TASK REQUIREMENTS: Set down, please, without alteration, the lines of the entries below from the first through the one containing "pos2: [82, 400]".

DATA FOR THE TASK:
--

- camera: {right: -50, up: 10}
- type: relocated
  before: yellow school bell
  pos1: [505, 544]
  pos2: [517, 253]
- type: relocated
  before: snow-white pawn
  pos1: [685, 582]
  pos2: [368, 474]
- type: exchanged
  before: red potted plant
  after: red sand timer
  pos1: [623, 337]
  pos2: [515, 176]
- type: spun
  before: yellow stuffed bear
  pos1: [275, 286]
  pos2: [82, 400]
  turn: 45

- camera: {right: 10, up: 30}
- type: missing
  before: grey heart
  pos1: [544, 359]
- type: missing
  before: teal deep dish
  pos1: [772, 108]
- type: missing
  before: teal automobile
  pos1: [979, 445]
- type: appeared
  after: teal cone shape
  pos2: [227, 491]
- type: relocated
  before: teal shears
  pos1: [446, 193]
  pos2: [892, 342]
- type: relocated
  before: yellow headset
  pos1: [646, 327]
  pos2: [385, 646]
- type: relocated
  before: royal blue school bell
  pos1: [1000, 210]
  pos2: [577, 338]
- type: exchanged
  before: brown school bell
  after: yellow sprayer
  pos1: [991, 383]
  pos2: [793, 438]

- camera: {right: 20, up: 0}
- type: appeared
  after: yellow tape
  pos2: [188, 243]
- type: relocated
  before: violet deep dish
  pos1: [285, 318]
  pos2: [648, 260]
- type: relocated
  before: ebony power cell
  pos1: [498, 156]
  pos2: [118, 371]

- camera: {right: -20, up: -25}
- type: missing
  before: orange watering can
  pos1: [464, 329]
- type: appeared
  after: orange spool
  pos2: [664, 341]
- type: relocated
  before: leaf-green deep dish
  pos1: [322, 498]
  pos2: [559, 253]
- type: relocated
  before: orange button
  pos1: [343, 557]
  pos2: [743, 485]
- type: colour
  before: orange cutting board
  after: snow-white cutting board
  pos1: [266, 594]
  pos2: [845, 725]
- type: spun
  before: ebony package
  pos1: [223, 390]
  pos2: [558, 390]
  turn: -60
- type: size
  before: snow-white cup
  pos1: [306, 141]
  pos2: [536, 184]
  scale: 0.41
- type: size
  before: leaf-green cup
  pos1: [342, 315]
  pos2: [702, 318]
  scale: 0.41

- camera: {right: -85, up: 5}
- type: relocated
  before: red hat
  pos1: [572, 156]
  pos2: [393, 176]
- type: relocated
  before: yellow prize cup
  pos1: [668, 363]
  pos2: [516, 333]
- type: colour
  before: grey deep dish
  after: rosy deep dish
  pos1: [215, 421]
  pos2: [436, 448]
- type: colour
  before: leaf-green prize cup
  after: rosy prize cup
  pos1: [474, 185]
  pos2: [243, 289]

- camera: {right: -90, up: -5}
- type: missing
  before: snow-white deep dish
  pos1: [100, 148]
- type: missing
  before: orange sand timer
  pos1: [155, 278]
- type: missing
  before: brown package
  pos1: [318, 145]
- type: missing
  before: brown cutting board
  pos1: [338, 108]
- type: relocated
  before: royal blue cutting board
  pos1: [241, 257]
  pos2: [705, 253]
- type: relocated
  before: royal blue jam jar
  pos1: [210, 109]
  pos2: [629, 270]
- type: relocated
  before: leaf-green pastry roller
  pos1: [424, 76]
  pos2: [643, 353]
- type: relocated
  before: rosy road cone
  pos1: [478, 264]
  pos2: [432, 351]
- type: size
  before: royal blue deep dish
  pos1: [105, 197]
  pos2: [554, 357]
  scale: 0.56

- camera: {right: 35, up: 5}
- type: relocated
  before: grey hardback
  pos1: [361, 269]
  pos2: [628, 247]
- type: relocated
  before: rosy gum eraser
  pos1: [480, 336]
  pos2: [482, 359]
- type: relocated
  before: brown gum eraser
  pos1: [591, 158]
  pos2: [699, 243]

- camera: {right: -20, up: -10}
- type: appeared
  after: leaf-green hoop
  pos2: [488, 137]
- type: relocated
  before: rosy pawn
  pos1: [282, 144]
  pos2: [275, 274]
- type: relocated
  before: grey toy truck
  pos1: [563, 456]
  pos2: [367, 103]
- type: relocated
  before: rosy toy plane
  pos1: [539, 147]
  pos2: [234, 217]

--

RESPONSE TO THE TASK:
- camera: {right: -50, up: 10}
- type: relocated
  before: yellow school bell
  pos1: [505, 544]
  pos2: [517, 253]
- type: relocated
  before: snow-white pawn
  pos1: [685, 582]
  pos2: [368, 474]
- type: exchanged
  before: red potted plant
  after: red sand timer
  pos1: [623, 337]
  pos2: [515, 176]
- type: spun
  before: yellow stuffed bear
  pos1: [275, 286]
  pos2: [82, 400]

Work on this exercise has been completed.